## TASK TO COMPLETE
Without the pictures, write the listing below out again, line for line.

## MATERIAL PROVIDED

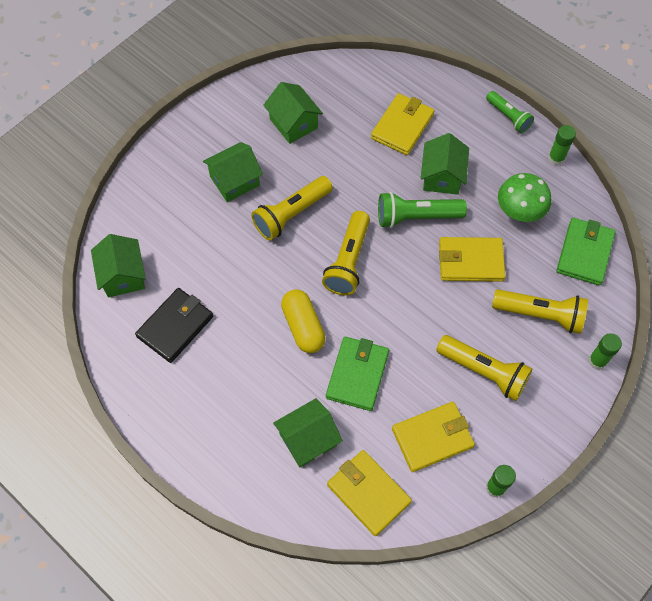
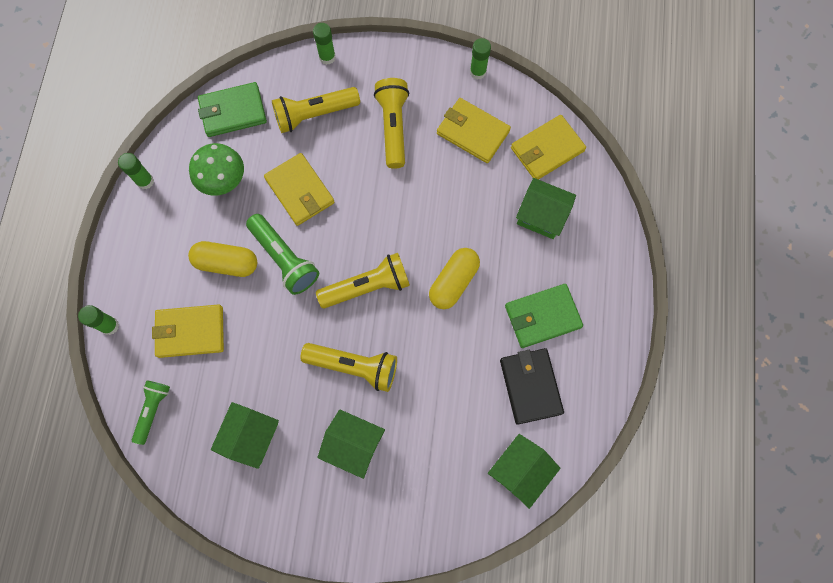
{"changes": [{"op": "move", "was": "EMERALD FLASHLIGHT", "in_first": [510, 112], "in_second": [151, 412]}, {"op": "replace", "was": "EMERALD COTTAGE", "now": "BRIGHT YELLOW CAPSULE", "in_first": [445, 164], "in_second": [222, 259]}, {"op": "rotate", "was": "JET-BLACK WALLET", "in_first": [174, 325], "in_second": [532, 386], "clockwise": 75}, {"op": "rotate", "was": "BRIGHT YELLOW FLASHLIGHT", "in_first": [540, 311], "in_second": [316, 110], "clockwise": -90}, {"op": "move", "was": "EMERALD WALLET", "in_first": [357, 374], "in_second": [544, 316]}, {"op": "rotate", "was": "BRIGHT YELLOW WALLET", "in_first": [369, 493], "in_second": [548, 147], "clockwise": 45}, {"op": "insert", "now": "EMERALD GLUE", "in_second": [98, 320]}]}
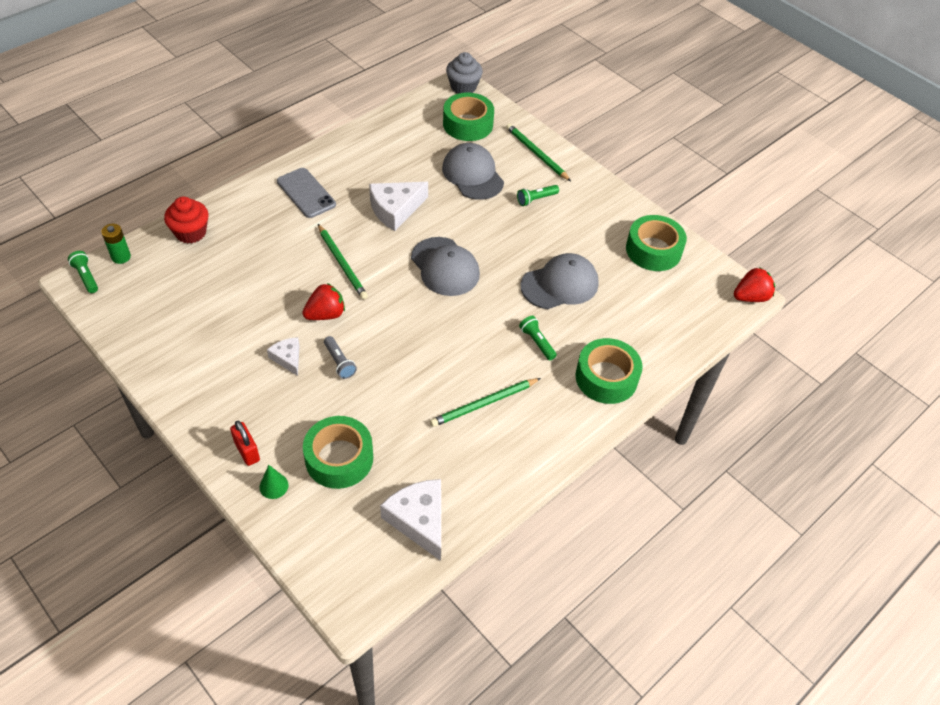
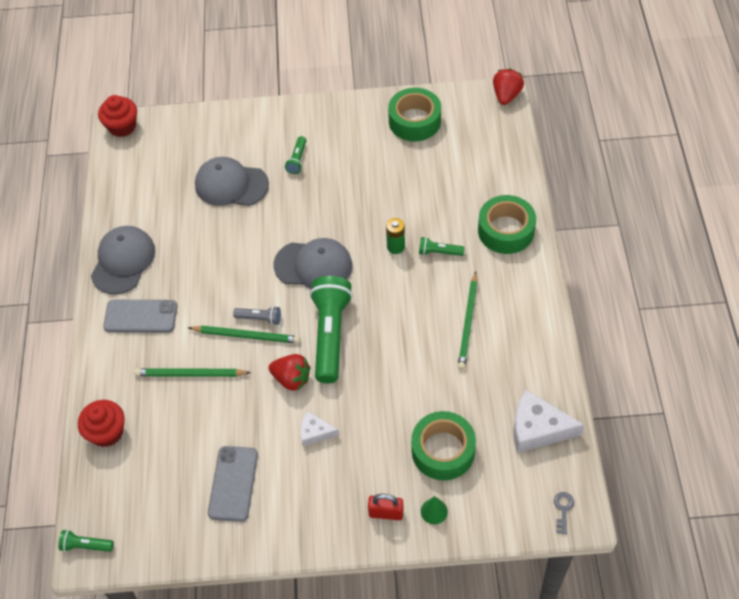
{"changes": [{"op": "recolor", "was": "GRAY MUFFIN", "now": "RED MUFFIN", "in_first": [464, 73], "in_second": [117, 116]}, {"op": "delete", "was": "EMERALD TAPE", "in_first": [468, 117]}, {"op": "move", "was": "EMERALD WOODEN PENCIL", "in_first": [538, 152], "in_second": [192, 372]}, {"op": "delete", "was": "PURE WHITE CHEESE WEDGE", "in_first": [398, 206]}, {"op": "move", "was": "EMERALD BATTERY", "in_first": [116, 244], "in_second": [395, 236]}, {"op": "move", "was": "GRAY BASEBALL CAP", "in_first": [560, 281], "in_second": [123, 260]}, {"op": "rotate", "was": "RED TOY STRAWBERRY", "in_first": [323, 301], "in_second": [290, 372], "clockwise": 105}, {"op": "move", "was": "GRAY FLASHLIGHT", "in_first": [340, 357], "in_second": [257, 315]}, {"op": "insert", "now": "EMERALD FLASHLIGHT", "in_second": [331, 329]}, {"op": "insert", "now": "GRAY MOBILE PHONE", "in_second": [233, 484]}, {"op": "insert", "now": "GRAY KEY", "in_second": [564, 513]}]}
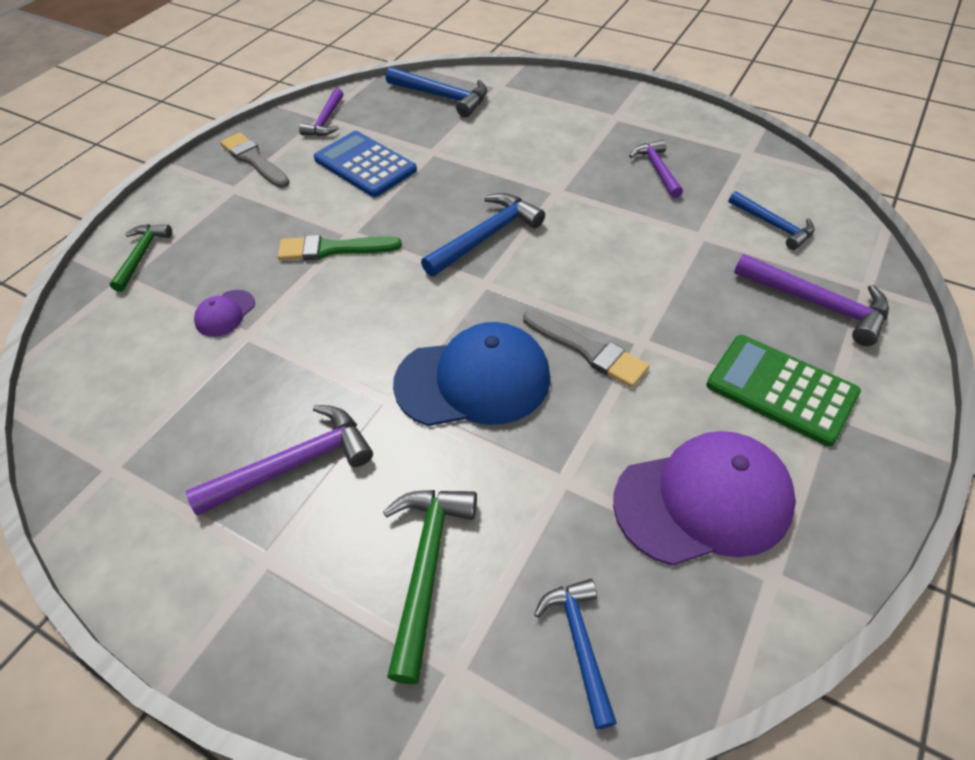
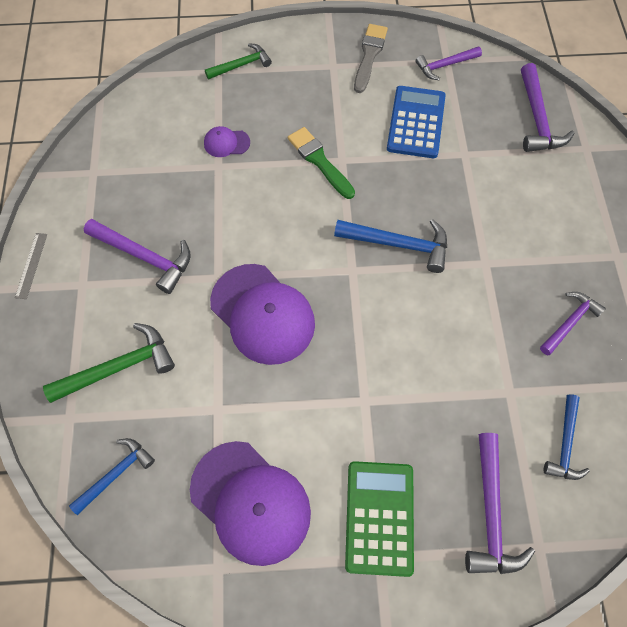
{"changes": [{"op": "recolor", "was": "COBALT CLAW HAMMER", "now": "ROYAL PURPLE CLAW HAMMER", "in_first": [436, 92], "in_second": [547, 107]}, {"op": "delete", "was": "GRAY PAINTBRUSH", "in_first": [586, 349]}, {"op": "recolor", "was": "COBALT BASEBALL CAP", "now": "ROYAL PURPLE BASEBALL CAP", "in_first": [472, 374], "in_second": [262, 314]}, {"op": "insert", "now": "GRAY STRAIGHTEDGE", "in_second": [31, 266]}]}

## OUTPUT OF THE TASK
{"changes": [{"op": "move", "was": "EMERALD FLASHLIGHT", "in_first": [510, 112], "in_second": [151, 412]}, {"op": "replace", "was": "EMERALD COTTAGE", "now": "BRIGHT YELLOW CAPSULE", "in_first": [445, 164], "in_second": [222, 259]}, {"op": "rotate", "was": "JET-BLACK WALLET", "in_first": [174, 325], "in_second": [532, 386], "clockwise": 75}, {"op": "rotate", "was": "BRIGHT YELLOW FLASHLIGHT", "in_first": [540, 311], "in_second": [316, 110], "clockwise": -90}, {"op": "move", "was": "EMERALD WALLET", "in_first": [357, 374], "in_second": [544, 316]}, {"op": "rotate", "was": "BRIGHT YELLOW WALLET", "in_first": [369, 493], "in_second": [548, 147], "clockwise": 45}, {"op": "insert", "now": "EMERALD GLUE", "in_second": [98, 320]}]}
{"changes": [{"op": "recolor", "was": "GRAY MUFFIN", "now": "RED MUFFIN", "in_first": [464, 73], "in_second": [117, 116]}, {"op": "delete", "was": "EMERALD TAPE", "in_first": [468, 117]}, {"op": "move", "was": "EMERALD WOODEN PENCIL", "in_first": [538, 152], "in_second": [192, 372]}, {"op": "delete", "was": "PURE WHITE CHEESE WEDGE", "in_first": [398, 206]}, {"op": "move", "was": "EMERALD BATTERY", "in_first": [116, 244], "in_second": [395, 236]}, {"op": "move", "was": "GRAY BASEBALL CAP", "in_first": [560, 281], "in_second": [123, 260]}, {"op": "rotate", "was": "RED TOY STRAWBERRY", "in_first": [323, 301], "in_second": [290, 372], "clockwise": 105}, {"op": "move", "was": "GRAY FLASHLIGHT", "in_first": [340, 357], "in_second": [257, 315]}, {"op": "insert", "now": "EMERALD FLASHLIGHT", "in_second": [331, 329]}, {"op": "insert", "now": "GRAY MOBILE PHONE", "in_second": [233, 484]}, {"op": "insert", "now": "GRAY KEY", "in_second": [564, 513]}]}
{"changes": [{"op": "recolor", "was": "COBALT CLAW HAMMER", "now": "ROYAL PURPLE CLAW HAMMER", "in_first": [436, 92], "in_second": [547, 107]}, {"op": "delete", "was": "GRAY PAINTBRUSH", "in_first": [586, 349]}, {"op": "recolor", "was": "COBALT BASEBALL CAP", "now": "ROYAL PURPLE BASEBALL CAP", "in_first": [472, 374], "in_second": [262, 314]}, {"op": "insert", "now": "GRAY STRAIGHTEDGE", "in_second": [31, 266]}]}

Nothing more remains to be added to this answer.